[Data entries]
(begin)
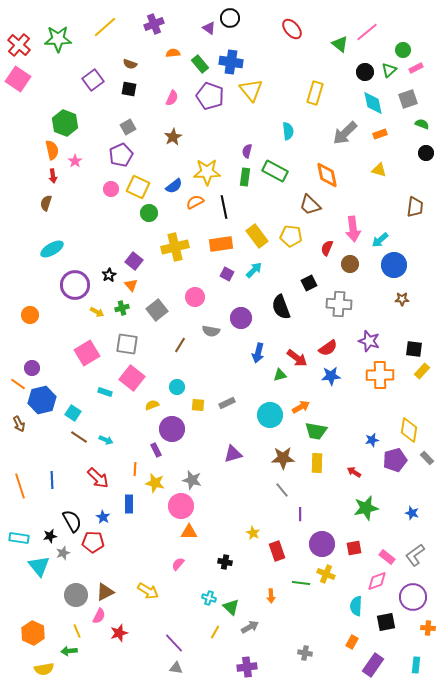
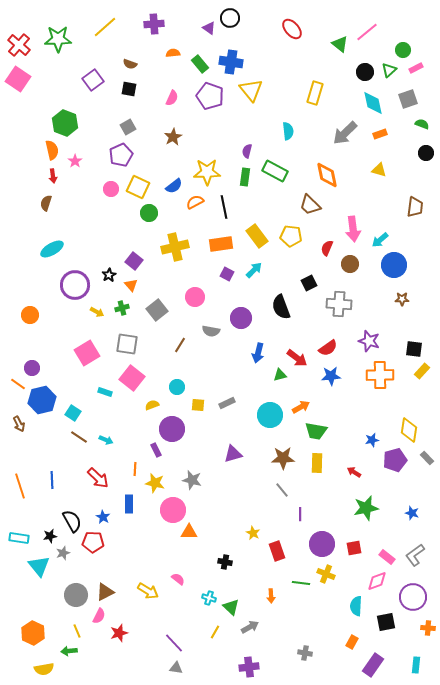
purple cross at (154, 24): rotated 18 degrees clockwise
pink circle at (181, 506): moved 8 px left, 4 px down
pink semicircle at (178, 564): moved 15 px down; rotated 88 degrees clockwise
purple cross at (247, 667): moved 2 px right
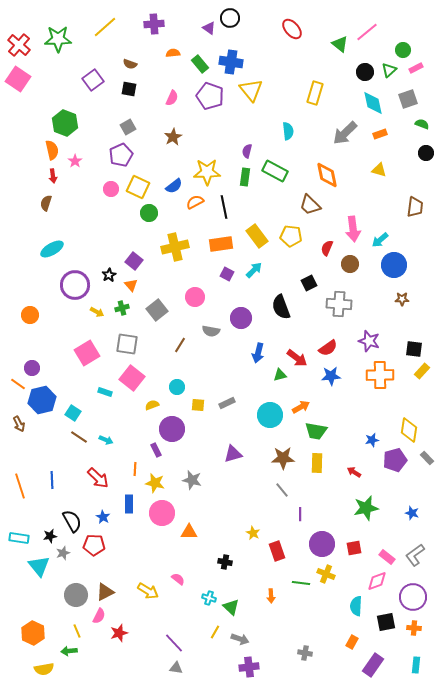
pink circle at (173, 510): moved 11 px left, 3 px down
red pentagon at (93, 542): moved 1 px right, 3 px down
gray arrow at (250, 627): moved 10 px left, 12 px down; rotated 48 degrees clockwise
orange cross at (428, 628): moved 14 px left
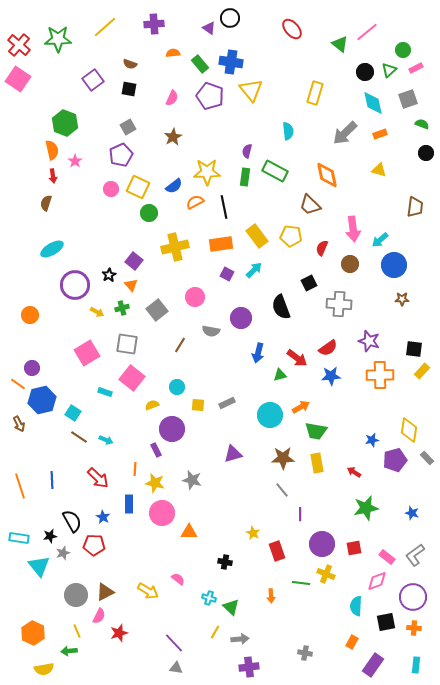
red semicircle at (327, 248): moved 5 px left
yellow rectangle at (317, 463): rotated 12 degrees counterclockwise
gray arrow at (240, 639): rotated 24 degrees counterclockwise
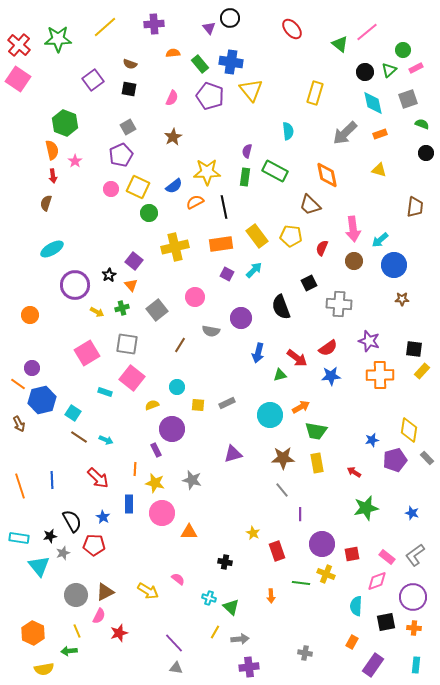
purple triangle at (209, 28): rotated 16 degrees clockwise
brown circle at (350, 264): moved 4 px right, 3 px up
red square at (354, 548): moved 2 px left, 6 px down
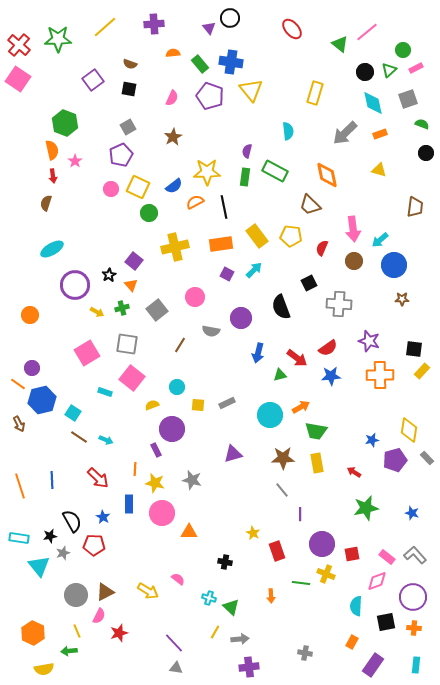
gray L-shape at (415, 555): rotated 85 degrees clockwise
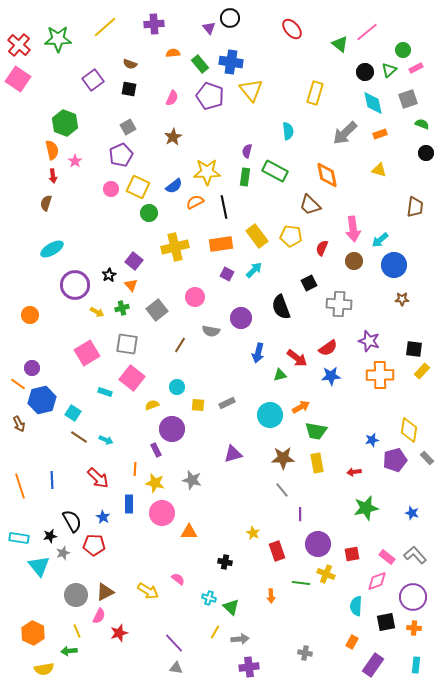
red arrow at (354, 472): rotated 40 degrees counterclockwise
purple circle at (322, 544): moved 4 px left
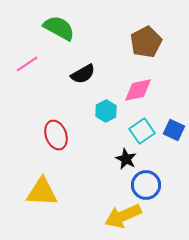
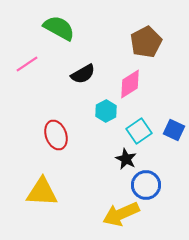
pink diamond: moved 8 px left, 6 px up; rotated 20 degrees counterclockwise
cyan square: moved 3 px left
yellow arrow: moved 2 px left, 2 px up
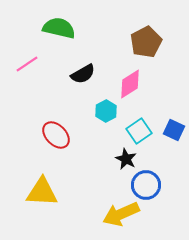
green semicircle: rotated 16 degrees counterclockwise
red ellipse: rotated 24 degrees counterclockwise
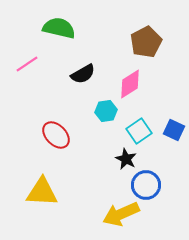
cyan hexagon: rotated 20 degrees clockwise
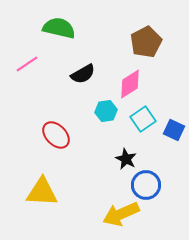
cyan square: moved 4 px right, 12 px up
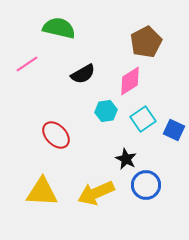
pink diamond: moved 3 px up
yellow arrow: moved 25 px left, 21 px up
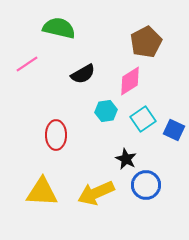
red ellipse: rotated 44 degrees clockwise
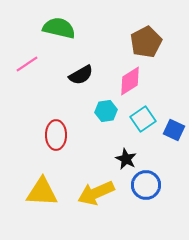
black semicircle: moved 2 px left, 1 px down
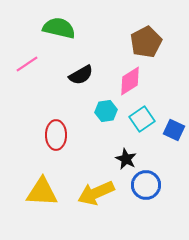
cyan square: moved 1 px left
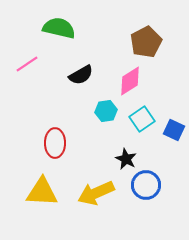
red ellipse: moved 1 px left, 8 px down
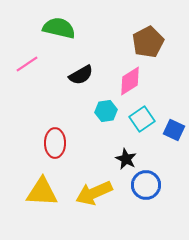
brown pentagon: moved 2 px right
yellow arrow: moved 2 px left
(end)
### Do this
Copy the lines of the listing verbatim, from its beginning down to the line containing "purple circle at (322, 544): moved 4 px left", including that line. Leave out the pictures.

### Finished exercise
purple cross at (154, 24): rotated 18 degrees clockwise
pink circle at (181, 506): moved 8 px left, 4 px down
pink semicircle at (178, 564): moved 15 px down; rotated 88 degrees clockwise
purple cross at (247, 667): moved 2 px right
pink circle at (173, 510): moved 11 px left, 3 px down
red pentagon at (93, 542): moved 1 px right, 3 px down
gray arrow at (250, 627): moved 10 px left, 12 px down; rotated 48 degrees clockwise
orange cross at (428, 628): moved 14 px left
red semicircle at (327, 248): moved 5 px left
yellow rectangle at (317, 463): rotated 12 degrees counterclockwise
gray arrow at (240, 639): rotated 24 degrees counterclockwise
purple triangle at (209, 28): rotated 16 degrees clockwise
brown circle at (350, 264): moved 4 px right, 3 px up
red square at (354, 548): moved 2 px left, 6 px down
gray L-shape at (415, 555): rotated 85 degrees clockwise
red arrow at (354, 472): rotated 40 degrees counterclockwise
purple circle at (322, 544): moved 4 px left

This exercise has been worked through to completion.